◆ **Exercise**
When you reach the line containing "RELAY2 pin GND: GND -> 3V3", repeat that line and each one after it exactly until the records end, leaving out pictures.

◆ **Available records**
--------------------

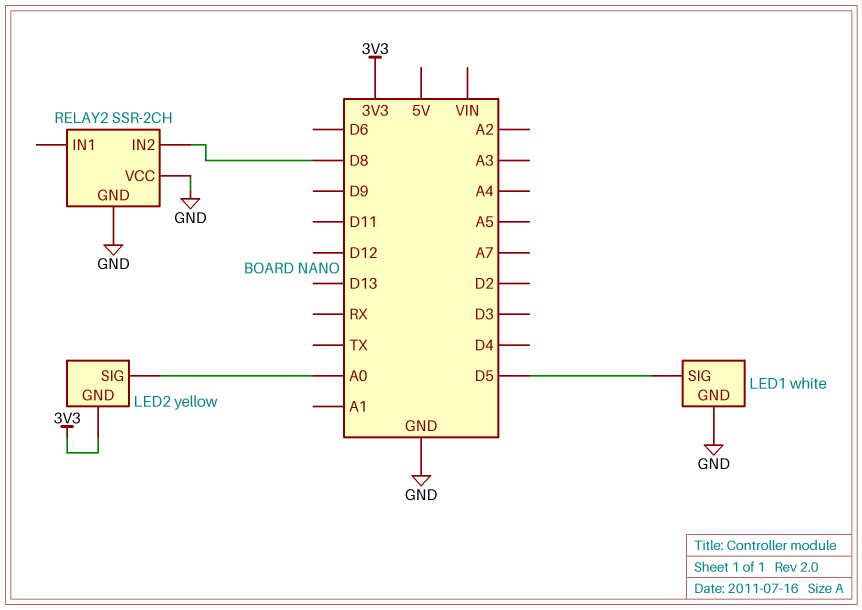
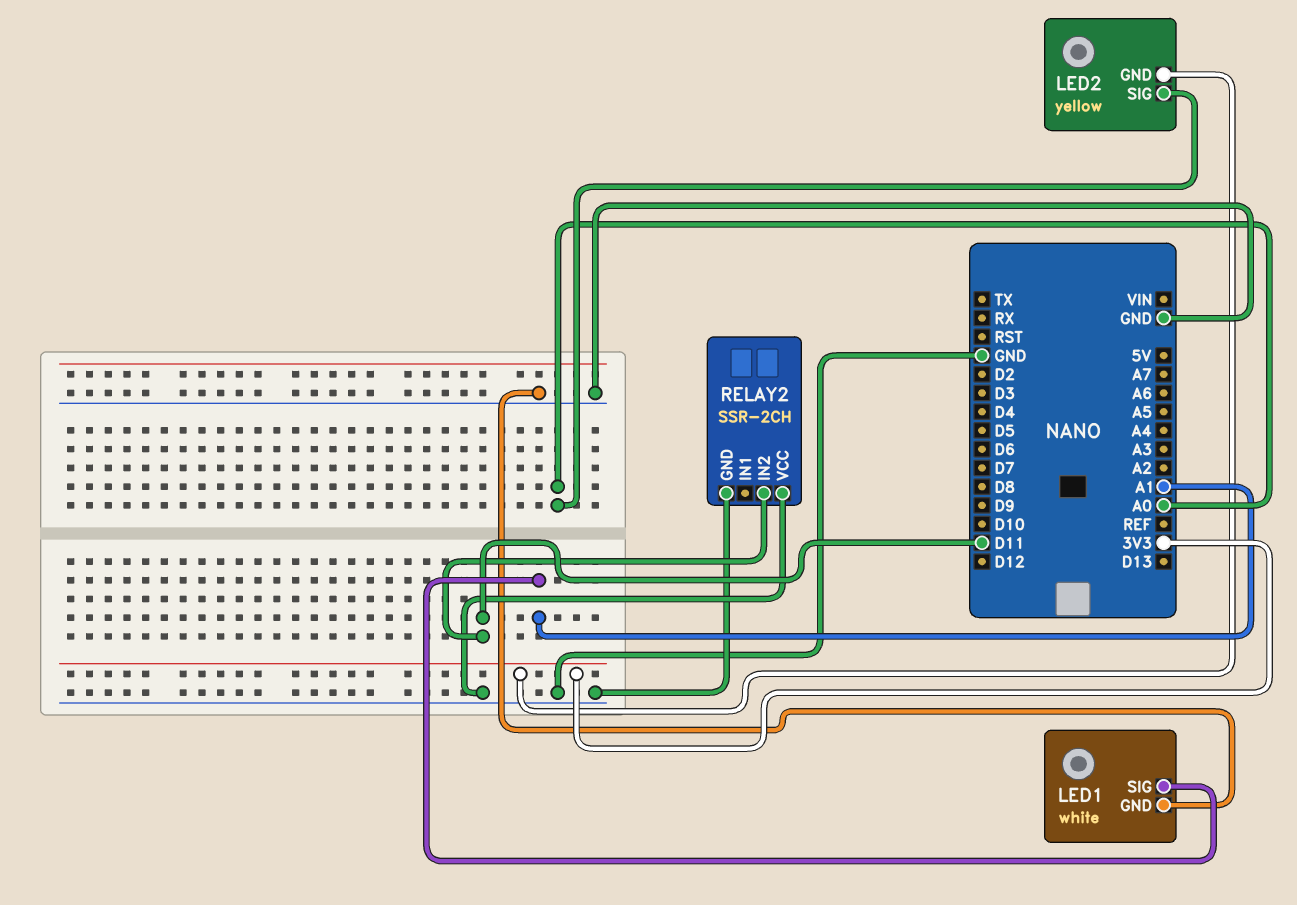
LED1 pin SIG: D5 -> A1
RELAY2 pin IN2: D8 -> D11

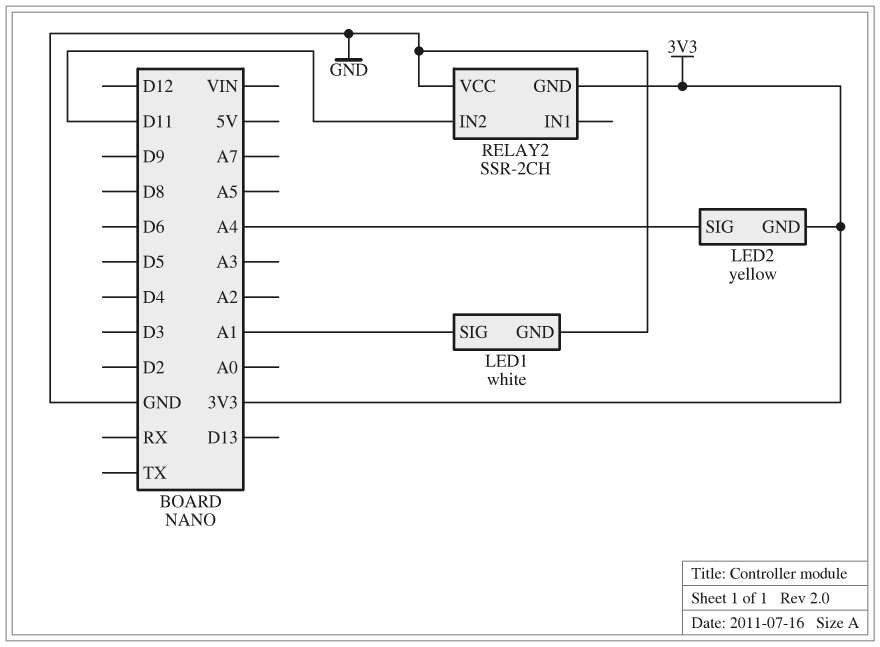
LED2 pin SIG: A0 -> A4
RELAY2 pin GND: GND -> 3V3

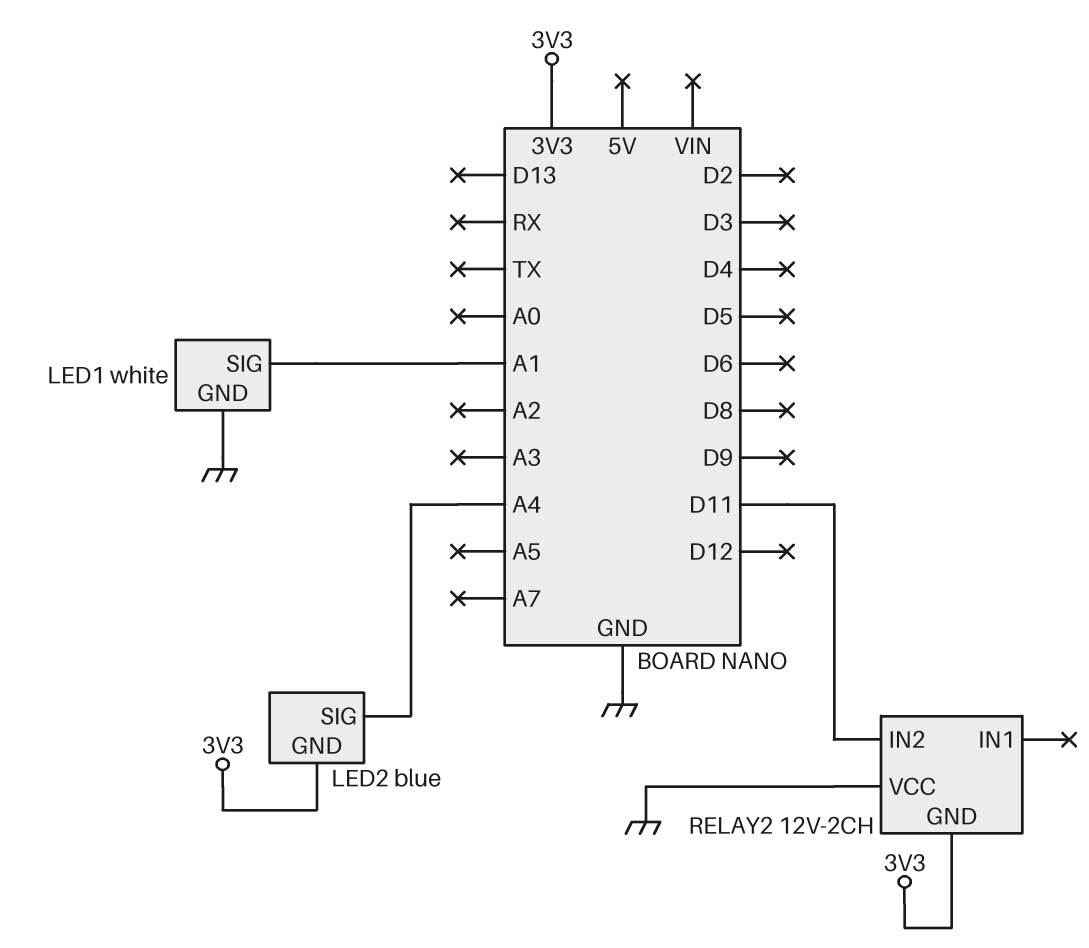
LED2: yellow -> blue
RELAY2: SSR-2CH -> 12V-2CH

--------------------

◆ **Output**
RELAY2 pin GND: GND -> 3V3

LED2: yellow -> blue
RELAY2: SSR-2CH -> 12V-2CH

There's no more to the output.